● **The exercise**
Collect every line of the data below that contains the string "kern", and copy each one out. Case counts.

+++ Data provided

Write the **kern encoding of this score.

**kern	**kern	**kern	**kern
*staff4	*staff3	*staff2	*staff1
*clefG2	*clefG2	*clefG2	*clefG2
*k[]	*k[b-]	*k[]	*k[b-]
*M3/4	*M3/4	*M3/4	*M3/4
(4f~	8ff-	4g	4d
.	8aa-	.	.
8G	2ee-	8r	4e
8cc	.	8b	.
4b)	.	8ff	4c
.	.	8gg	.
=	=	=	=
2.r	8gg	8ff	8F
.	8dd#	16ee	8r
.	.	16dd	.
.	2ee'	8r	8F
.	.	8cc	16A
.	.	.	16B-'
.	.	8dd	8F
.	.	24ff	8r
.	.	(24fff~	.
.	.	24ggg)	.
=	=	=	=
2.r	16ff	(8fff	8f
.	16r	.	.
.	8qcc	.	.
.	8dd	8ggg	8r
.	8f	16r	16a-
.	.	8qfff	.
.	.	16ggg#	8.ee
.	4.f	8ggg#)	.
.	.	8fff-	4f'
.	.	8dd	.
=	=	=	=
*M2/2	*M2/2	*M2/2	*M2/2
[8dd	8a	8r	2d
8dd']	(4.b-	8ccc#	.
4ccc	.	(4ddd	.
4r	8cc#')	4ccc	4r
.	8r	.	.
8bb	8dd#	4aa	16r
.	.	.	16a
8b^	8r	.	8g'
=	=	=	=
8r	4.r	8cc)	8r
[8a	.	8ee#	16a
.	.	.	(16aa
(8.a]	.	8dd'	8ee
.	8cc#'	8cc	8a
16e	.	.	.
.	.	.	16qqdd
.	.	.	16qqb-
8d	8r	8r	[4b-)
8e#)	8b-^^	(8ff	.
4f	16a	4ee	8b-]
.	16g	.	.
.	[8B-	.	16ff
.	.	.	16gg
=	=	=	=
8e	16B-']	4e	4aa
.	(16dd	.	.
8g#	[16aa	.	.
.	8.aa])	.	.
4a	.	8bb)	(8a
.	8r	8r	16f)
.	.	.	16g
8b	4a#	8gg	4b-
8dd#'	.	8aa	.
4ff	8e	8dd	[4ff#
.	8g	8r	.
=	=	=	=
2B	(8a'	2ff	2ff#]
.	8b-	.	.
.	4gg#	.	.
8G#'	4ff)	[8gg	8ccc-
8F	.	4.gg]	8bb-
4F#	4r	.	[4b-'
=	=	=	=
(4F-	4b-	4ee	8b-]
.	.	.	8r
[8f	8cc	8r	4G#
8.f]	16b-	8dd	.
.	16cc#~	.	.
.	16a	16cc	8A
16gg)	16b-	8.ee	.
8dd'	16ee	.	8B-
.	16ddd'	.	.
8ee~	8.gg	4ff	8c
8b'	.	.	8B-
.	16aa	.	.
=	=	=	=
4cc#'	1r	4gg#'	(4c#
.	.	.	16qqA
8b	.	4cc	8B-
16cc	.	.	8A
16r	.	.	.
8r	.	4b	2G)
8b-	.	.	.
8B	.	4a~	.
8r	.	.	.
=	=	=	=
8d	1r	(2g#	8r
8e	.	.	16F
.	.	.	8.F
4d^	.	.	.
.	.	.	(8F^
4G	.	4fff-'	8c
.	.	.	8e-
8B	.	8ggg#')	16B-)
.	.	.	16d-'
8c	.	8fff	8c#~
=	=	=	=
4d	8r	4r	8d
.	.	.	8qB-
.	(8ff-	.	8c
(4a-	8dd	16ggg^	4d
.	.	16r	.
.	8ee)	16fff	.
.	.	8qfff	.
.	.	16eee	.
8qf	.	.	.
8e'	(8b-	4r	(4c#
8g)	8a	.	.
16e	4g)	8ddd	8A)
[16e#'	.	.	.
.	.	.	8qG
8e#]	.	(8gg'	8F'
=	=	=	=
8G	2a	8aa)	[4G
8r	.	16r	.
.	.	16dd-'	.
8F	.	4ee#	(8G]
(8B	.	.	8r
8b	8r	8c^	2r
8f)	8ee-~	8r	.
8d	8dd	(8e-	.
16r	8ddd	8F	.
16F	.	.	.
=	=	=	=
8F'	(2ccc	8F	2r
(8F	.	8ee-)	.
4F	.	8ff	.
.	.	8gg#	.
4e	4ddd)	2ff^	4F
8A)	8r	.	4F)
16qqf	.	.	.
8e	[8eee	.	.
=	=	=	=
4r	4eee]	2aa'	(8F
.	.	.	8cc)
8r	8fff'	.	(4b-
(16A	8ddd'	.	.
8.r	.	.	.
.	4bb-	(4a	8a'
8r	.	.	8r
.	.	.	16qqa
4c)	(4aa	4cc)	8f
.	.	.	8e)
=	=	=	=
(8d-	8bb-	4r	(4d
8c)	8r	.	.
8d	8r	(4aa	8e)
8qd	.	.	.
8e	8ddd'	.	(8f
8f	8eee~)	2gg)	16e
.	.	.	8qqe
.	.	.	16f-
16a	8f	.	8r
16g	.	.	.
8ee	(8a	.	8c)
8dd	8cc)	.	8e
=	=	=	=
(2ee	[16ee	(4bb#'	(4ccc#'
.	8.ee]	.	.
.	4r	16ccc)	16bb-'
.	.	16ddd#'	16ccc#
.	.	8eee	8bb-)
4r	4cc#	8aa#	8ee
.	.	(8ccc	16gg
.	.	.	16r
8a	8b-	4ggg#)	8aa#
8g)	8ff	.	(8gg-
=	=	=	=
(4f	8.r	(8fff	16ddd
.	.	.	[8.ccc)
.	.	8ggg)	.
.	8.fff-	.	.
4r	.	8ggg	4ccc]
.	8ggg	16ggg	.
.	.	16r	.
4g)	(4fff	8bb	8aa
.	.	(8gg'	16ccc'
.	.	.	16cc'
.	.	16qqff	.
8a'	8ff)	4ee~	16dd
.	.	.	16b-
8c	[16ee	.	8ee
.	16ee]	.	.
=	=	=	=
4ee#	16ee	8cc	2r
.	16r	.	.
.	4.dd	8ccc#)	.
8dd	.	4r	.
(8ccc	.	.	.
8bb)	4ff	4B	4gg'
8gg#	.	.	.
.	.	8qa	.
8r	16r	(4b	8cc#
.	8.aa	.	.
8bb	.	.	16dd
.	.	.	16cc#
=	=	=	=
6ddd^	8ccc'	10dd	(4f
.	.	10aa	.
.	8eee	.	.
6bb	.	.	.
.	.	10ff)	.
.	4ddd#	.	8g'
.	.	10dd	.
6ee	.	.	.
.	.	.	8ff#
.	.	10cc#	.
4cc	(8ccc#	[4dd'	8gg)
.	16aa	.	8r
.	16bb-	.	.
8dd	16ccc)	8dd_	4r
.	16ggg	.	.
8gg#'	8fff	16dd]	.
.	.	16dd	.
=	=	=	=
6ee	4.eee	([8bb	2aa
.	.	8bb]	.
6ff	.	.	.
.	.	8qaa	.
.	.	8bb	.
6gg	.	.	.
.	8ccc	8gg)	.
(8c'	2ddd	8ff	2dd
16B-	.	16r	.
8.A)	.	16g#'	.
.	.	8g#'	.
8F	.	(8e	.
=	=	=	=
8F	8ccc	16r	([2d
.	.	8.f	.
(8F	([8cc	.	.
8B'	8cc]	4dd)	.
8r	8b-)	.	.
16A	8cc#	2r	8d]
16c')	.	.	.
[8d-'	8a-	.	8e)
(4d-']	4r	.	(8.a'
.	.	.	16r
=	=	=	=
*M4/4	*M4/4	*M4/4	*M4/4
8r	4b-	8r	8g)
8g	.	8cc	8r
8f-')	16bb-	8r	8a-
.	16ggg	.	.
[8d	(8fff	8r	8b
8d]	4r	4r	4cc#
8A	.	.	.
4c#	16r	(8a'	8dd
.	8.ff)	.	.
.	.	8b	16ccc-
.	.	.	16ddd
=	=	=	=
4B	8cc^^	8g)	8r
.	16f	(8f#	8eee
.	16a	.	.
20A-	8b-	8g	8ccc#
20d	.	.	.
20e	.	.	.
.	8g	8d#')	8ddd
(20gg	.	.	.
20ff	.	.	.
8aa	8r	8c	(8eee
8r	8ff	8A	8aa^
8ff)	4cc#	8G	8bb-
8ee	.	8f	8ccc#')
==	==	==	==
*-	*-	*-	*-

++++++

● **Output for this task**
Write the **kern encoding of this score.
**kern	**kern	**kern	**kern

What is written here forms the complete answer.